» **About this exercise**
A word-for-word restatement of the whole listing is the expected answer.

» **Information supplied**
*** Begin section ***
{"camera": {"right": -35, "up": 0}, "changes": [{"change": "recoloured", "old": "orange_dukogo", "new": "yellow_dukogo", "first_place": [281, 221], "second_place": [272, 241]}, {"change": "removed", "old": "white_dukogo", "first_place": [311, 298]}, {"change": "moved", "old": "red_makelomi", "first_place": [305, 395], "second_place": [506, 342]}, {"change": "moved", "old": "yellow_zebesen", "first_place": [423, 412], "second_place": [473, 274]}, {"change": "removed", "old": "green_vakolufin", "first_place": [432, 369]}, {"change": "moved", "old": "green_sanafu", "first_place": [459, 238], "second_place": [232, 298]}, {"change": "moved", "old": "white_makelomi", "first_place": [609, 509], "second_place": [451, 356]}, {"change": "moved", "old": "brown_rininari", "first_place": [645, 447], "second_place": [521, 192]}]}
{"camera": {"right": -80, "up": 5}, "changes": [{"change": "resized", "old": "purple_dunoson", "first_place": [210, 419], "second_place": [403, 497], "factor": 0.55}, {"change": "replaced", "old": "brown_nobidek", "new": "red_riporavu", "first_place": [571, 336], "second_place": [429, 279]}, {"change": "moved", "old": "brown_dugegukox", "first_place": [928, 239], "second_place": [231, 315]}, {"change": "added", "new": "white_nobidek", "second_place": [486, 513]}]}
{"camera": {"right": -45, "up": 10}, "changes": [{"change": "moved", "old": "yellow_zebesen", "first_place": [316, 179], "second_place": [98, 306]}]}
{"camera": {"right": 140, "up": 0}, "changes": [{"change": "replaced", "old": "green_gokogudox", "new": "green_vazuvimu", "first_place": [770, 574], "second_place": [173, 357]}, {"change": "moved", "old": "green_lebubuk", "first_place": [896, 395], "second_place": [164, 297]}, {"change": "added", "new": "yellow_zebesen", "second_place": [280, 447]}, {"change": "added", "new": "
*** End section ***
» **Task solution**
{"camera": {"right": -35, "up": 0}, "changes": [{"change": "recoloured", "old": "orange_dukogo", "new": "yellow_dukogo", "first_place": [281, 221], "second_place": [272, 241]}, {"change": "removed", "old": "white_dukogo", "first_place": [311, 298]}, {"change": "moved", "old": "red_makelomi", "first_place": [305, 395], "second_place": [506, 342]}, {"change": "moved", "old": "yellow_zebesen", "first_place": [423, 412], "second_place": [473, 274]}, {"change": "removed", "old": "green_vakolufin", "first_place": [432, 369]}, {"change": "moved", "old": "green_sanafu", "first_place": [459, 238], "second_place": [232, 298]}, {"change": "moved", "old": "white_makelomi", "first_place": [609, 509], "second_place": [451, 356]}, {"change": "moved", "old": "brown_rininari", "first_place": [645, 447], "second_place": [521, 192]}]}
{"camera": {"right": -80, "up": 5}, "changes": [{"change": "resized", "old": "purple_dunoson", "first_place": [210, 419], "second_place": [403, 497], "factor": 0.55}, {"change": "replaced", "old": "brown_nobidek", "new": "red_riporavu", "first_place": [571, 336], "second_place": [429, 279]}, {"change": "moved", "old": "brown_dugegukox", "first_place": [928, 239], "second_place": [231, 315]}, {"change": "added", "new": "white_nobidek", "second_place": [486, 513]}]}
{"camera": {"right": -45, "up": 10}, "changes": [{"change": "moved", "old": "yellow_zebesen", "first_place": [316, 179], "second_place": [98, 306]}]}
{"camera": {"right": 140, "up": 0}, "changes": [{"change": "replaced", "old": "green_gokogudox", "new": "green_vazuvimu", "first_place": [770, 574], "second_place": [173, 357]}, {"change": "moved", "old": "green_lebubuk", "first_place": [896, 395], "second_place": [164, 297]}, {"change": "added", "new": "yellow_zebesen", "second_place": [280, 447]}, {"change": "added", "new": "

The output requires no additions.